*** STUDY MATERIAL Section Begins ***

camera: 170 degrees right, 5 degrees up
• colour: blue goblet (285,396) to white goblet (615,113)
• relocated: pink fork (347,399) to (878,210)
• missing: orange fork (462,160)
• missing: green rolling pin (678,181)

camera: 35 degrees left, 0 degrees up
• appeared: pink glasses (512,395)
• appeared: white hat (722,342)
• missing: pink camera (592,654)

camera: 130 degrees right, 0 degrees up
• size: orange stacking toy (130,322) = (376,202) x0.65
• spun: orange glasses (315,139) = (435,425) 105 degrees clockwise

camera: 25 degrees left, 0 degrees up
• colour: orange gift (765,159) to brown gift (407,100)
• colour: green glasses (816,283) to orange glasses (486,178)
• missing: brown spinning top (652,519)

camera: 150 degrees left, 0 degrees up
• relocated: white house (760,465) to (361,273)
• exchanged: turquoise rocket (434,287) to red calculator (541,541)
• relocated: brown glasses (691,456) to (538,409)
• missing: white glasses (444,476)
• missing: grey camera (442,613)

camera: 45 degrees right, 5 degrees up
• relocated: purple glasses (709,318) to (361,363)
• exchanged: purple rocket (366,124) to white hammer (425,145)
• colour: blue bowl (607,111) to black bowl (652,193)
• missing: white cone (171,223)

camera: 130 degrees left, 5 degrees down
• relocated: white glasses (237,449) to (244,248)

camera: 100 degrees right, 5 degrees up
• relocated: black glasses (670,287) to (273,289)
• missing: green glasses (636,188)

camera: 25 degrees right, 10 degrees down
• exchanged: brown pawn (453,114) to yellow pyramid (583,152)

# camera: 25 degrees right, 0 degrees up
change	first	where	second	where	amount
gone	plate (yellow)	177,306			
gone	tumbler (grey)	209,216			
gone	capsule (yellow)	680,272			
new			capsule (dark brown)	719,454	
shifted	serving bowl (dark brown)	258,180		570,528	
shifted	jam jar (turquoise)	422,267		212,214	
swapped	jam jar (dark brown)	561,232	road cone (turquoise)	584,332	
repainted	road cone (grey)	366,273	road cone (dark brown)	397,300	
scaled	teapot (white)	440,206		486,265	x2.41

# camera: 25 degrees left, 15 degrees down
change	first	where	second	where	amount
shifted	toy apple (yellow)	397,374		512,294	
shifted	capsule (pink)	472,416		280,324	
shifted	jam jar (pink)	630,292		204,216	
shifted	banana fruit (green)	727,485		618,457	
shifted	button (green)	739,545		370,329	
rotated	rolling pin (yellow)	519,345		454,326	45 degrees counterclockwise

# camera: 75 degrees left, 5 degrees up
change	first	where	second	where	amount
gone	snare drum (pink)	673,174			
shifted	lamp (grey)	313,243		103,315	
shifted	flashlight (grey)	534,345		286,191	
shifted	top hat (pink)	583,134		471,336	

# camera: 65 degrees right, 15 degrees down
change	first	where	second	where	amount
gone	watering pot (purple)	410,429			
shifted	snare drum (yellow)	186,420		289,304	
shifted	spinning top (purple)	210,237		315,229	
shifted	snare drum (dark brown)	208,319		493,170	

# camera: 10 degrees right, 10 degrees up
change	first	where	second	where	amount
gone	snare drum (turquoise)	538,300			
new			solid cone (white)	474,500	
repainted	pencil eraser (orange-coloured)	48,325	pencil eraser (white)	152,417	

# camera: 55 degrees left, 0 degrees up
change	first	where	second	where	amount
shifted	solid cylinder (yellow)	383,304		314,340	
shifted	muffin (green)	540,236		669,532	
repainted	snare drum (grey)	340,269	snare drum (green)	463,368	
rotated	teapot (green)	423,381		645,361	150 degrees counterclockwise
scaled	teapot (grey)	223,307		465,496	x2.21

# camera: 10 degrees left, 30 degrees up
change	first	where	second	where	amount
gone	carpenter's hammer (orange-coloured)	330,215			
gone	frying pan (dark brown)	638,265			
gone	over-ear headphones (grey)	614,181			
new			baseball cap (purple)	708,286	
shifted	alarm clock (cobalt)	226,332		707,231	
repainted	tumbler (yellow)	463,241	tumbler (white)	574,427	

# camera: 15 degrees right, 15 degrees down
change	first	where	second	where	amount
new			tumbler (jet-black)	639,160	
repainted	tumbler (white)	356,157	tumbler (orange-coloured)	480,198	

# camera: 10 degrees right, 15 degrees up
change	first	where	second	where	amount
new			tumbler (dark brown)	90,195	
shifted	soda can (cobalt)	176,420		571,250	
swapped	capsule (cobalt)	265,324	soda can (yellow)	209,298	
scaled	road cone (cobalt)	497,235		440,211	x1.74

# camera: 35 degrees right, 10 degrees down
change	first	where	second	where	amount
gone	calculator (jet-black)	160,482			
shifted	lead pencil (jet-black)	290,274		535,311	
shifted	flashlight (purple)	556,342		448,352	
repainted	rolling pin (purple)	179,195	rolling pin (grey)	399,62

*** STUDY MATERIAL Section Ends ***

◆ **TASK REQUIREMENTS**
Read the listing. Report every line that includes the word "fork".

◆ **FINISHED EXERCISE**
• relocated: pink fork (347,399) to (878,210)
• missing: orange fork (462,160)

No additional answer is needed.